» Assigned task
From the entries below, output the line with "none -> tan brick C1 level 3" and each following line up to and including the line with "purple plate B10:B11", exactly as written.

+ + + +

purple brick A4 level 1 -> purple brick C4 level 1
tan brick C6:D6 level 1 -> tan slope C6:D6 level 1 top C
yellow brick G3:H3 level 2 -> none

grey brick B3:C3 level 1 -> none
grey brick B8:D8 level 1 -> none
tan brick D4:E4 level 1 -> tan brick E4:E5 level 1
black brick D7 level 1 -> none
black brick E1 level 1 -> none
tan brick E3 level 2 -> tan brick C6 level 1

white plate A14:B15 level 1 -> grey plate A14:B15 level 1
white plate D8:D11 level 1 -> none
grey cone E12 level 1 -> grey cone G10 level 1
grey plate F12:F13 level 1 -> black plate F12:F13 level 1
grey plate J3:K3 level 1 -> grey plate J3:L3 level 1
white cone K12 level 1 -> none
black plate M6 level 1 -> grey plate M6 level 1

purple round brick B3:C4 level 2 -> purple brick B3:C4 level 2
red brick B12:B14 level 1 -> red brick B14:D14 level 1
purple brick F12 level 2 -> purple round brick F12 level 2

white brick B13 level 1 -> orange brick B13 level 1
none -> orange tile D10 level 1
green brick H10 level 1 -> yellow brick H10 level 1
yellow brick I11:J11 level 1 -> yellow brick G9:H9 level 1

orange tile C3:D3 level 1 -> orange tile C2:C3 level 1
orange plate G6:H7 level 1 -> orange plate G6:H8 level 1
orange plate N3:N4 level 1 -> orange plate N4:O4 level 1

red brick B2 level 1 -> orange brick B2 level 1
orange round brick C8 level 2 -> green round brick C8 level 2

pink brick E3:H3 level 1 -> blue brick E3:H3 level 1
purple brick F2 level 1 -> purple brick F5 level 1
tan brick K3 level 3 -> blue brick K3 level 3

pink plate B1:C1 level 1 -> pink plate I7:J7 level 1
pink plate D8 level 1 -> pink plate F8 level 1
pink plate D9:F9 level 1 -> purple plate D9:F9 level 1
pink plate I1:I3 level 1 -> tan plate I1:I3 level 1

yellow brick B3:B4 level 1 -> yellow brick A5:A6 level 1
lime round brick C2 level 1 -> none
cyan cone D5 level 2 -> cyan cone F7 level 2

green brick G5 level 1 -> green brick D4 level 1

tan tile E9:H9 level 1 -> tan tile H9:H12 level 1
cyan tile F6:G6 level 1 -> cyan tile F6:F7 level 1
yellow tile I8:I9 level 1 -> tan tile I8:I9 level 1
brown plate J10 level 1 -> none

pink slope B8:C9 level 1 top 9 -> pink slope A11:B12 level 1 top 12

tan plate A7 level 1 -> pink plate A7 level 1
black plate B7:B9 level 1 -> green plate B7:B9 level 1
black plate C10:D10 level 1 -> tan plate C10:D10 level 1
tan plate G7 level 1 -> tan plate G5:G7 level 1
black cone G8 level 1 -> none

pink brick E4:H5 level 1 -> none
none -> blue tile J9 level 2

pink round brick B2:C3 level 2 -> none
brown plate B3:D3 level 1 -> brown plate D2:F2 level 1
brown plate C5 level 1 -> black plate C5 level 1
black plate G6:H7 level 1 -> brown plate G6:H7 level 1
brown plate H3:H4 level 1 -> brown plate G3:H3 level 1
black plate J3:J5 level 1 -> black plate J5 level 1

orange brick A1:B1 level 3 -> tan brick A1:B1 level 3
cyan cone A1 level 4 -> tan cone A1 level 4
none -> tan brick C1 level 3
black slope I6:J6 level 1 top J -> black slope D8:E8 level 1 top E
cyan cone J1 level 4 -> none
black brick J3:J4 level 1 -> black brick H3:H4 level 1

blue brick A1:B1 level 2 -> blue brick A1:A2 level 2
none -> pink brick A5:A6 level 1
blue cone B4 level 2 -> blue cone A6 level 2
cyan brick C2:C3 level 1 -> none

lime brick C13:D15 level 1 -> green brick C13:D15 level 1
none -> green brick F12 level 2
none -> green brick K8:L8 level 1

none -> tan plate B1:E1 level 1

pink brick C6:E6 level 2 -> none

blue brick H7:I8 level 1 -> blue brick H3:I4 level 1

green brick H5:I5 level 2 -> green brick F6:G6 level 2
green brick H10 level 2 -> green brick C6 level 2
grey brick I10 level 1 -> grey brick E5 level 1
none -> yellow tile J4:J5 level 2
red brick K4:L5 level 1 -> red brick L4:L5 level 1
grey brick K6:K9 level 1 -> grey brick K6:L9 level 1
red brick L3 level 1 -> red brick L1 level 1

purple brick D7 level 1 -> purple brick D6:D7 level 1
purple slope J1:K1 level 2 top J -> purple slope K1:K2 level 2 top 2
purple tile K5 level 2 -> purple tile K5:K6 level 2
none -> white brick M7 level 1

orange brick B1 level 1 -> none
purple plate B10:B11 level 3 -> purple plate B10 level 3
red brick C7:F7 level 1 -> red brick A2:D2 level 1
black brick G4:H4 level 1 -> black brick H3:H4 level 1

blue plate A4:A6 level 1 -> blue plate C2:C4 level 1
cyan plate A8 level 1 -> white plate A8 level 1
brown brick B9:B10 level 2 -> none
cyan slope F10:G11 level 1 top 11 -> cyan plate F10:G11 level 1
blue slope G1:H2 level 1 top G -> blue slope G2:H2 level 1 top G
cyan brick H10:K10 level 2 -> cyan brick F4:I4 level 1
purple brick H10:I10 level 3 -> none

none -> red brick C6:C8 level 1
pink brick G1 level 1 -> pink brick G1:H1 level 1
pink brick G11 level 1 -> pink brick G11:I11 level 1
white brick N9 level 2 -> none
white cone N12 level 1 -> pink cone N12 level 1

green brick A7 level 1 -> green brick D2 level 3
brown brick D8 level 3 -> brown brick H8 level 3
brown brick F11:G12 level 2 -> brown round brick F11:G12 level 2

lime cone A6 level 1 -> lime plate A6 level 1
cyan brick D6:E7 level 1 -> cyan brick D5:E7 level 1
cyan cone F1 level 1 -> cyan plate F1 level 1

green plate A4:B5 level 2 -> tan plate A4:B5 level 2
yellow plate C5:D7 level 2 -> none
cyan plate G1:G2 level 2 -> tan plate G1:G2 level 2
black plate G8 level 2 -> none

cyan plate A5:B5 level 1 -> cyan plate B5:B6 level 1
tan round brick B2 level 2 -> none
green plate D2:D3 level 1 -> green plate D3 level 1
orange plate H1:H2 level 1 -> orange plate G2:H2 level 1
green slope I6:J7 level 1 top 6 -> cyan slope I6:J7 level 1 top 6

+ + + +

» Response area
none -> tan brick C1 level 3
black slope I6:J6 level 1 top J -> black slope D8:E8 level 1 top E
cyan cone J1 level 4 -> none
black brick J3:J4 level 1 -> black brick H3:H4 level 1

blue brick A1:B1 level 2 -> blue brick A1:A2 level 2
none -> pink brick A5:A6 level 1
blue cone B4 level 2 -> blue cone A6 level 2
cyan brick C2:C3 level 1 -> none

lime brick C13:D15 level 1 -> green brick C13:D15 level 1
none -> green brick F12 level 2
none -> green brick K8:L8 level 1

none -> tan plate B1:E1 level 1

pink brick C6:E6 level 2 -> none

blue brick H7:I8 level 1 -> blue brick H3:I4 level 1

green brick H5:I5 level 2 -> green brick F6:G6 level 2
green brick H10 level 2 -> green brick C6 level 2
grey brick I10 level 1 -> grey brick E5 level 1
none -> yellow tile J4:J5 level 2
red brick K4:L5 level 1 -> red brick L4:L5 level 1
grey brick K6:K9 level 1 -> grey brick K6:L9 level 1
red brick L3 level 1 -> red brick L1 level 1

purple brick D7 level 1 -> purple brick D6:D7 level 1
purple slope J1:K1 level 2 top J -> purple slope K1:K2 level 2 top 2
purple tile K5 level 2 -> purple tile K5:K6 level 2
none -> white brick M7 level 1

orange brick B1 level 1 -> none
purple plate B10:B11 level 3 -> purple plate B10 level 3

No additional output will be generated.